** What you need to do **
Your task is to find every line in the records that holds the string "zielony" and copy it.

** Data for the task **

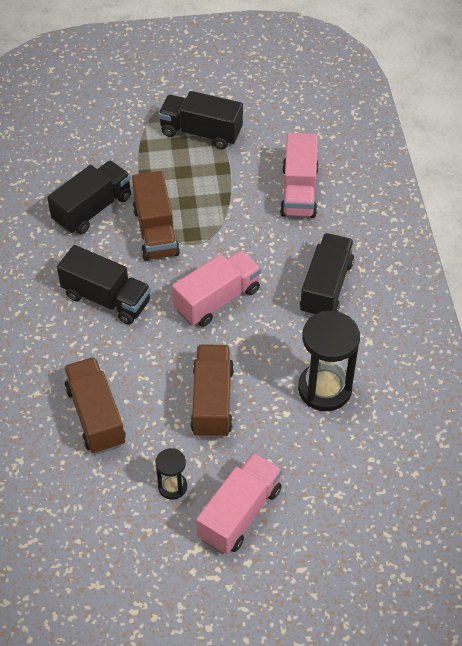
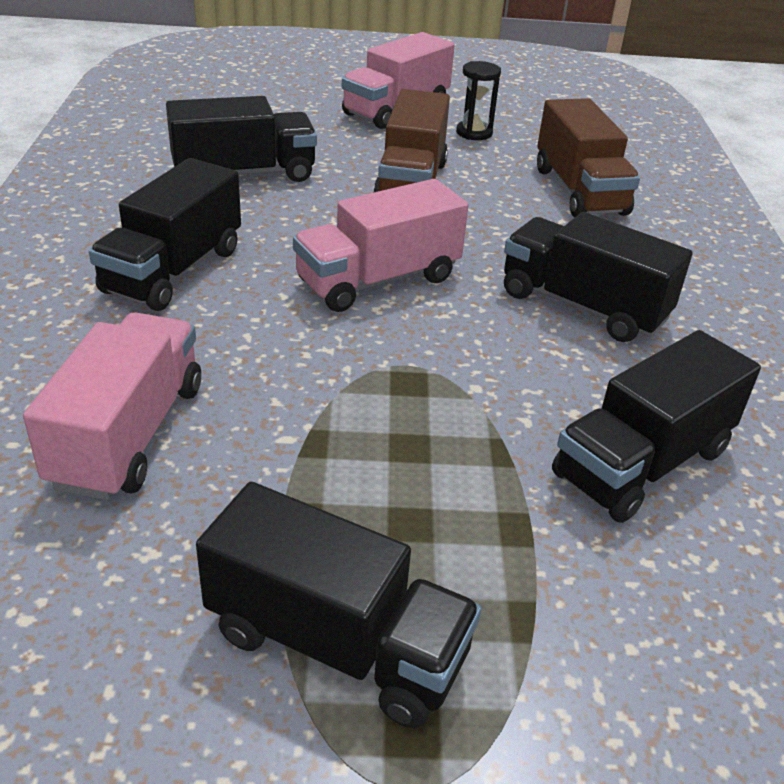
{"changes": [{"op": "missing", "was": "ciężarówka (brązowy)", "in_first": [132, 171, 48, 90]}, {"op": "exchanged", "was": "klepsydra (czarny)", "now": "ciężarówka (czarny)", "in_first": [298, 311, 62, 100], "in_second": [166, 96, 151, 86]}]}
...
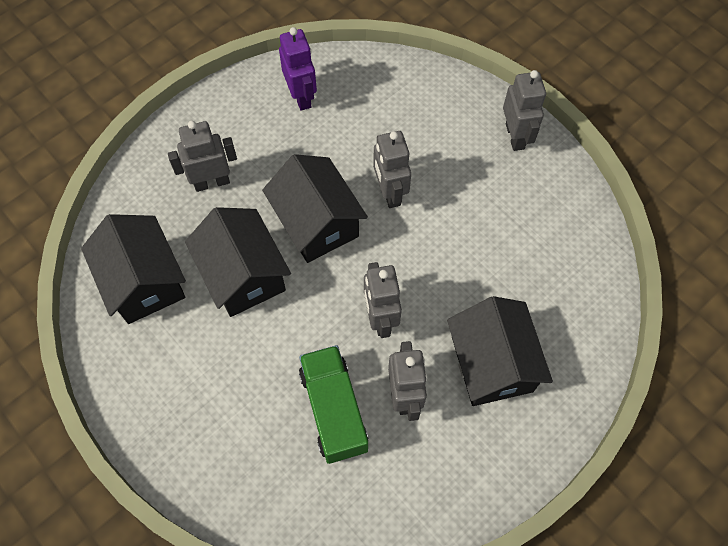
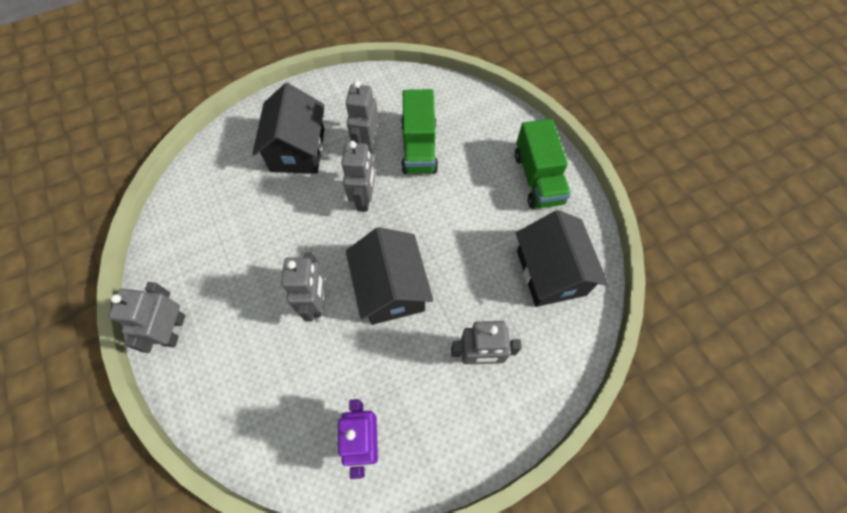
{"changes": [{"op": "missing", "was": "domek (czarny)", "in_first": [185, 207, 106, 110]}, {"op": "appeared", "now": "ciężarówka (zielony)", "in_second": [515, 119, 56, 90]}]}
...
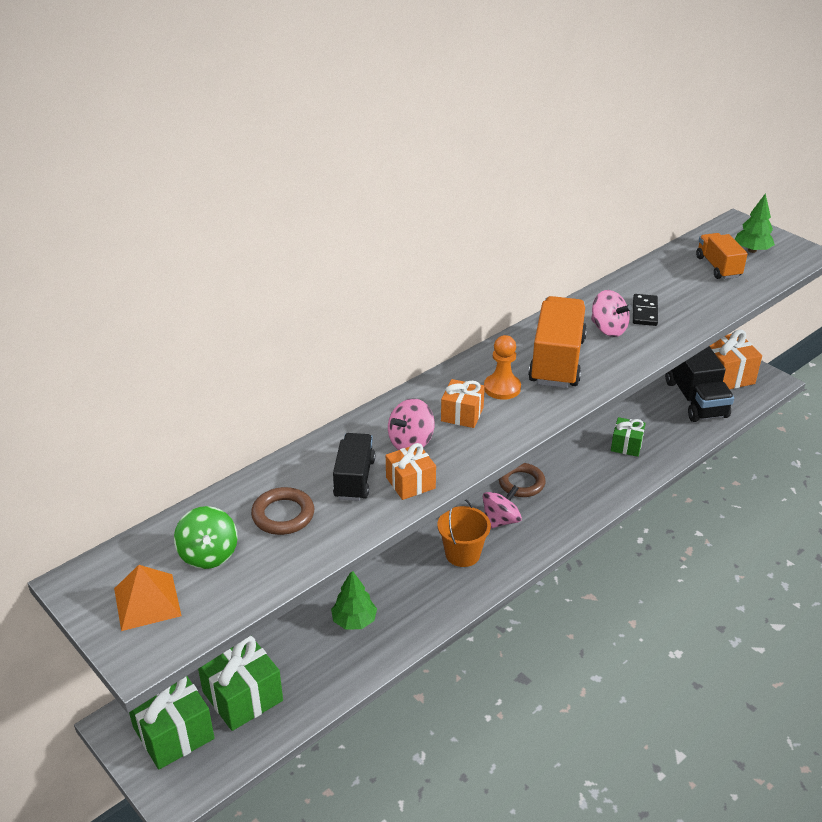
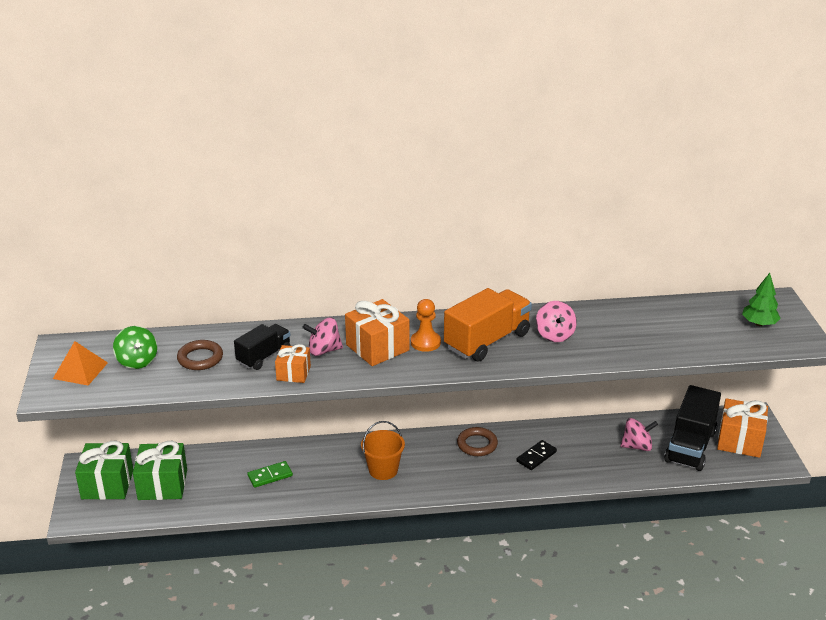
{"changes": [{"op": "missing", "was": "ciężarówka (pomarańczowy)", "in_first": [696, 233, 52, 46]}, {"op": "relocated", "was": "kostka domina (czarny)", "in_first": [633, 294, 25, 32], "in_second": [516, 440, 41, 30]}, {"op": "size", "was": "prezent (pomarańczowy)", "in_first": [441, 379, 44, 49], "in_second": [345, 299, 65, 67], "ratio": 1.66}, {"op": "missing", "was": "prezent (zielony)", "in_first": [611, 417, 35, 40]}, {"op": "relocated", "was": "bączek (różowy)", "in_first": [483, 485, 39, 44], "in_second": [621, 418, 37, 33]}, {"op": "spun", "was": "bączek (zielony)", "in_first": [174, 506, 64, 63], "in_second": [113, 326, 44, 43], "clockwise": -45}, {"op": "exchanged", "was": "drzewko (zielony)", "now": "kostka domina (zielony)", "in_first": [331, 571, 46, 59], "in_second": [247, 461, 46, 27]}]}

** Response below **
{"changes": [{"op": "missing", "was": "domek (czarny)", "in_first": [185, 207, 106, 110]}, {"op": "appeared", "now": "ciężarówka (zielony)", "in_second": [515, 119, 56, 90]}]}
{"changes": [{"op": "missing", "was": "ciężarówka (pomarańczowy)", "in_first": [696, 233, 52, 46]}, {"op": "relocated", "was": "kostka domina (czarny)", "in_first": [633, 294, 25, 32], "in_second": [516, 440, 41, 30]}, {"op": "size", "was": "prezent (pomarańczowy)", "in_first": [441, 379, 44, 49], "in_second": [345, 299, 65, 67], "ratio": 1.66}, {"op": "missing", "was": "prezent (zielony)", "in_first": [611, 417, 35, 40]}, {"op": "relocated", "was": "bączek (różowy)", "in_first": [483, 485, 39, 44], "in_second": [621, 418, 37, 33]}, {"op": "spun", "was": "bączek (zielony)", "in_first": [174, 506, 64, 63], "in_second": [113, 326, 44, 43], "clockwise": -45}, {"op": "exchanged", "was": "drzewko (zielony)", "now": "kostka domina (zielony)", "in_first": [331, 571, 46, 59], "in_second": [247, 461, 46, 27]}]}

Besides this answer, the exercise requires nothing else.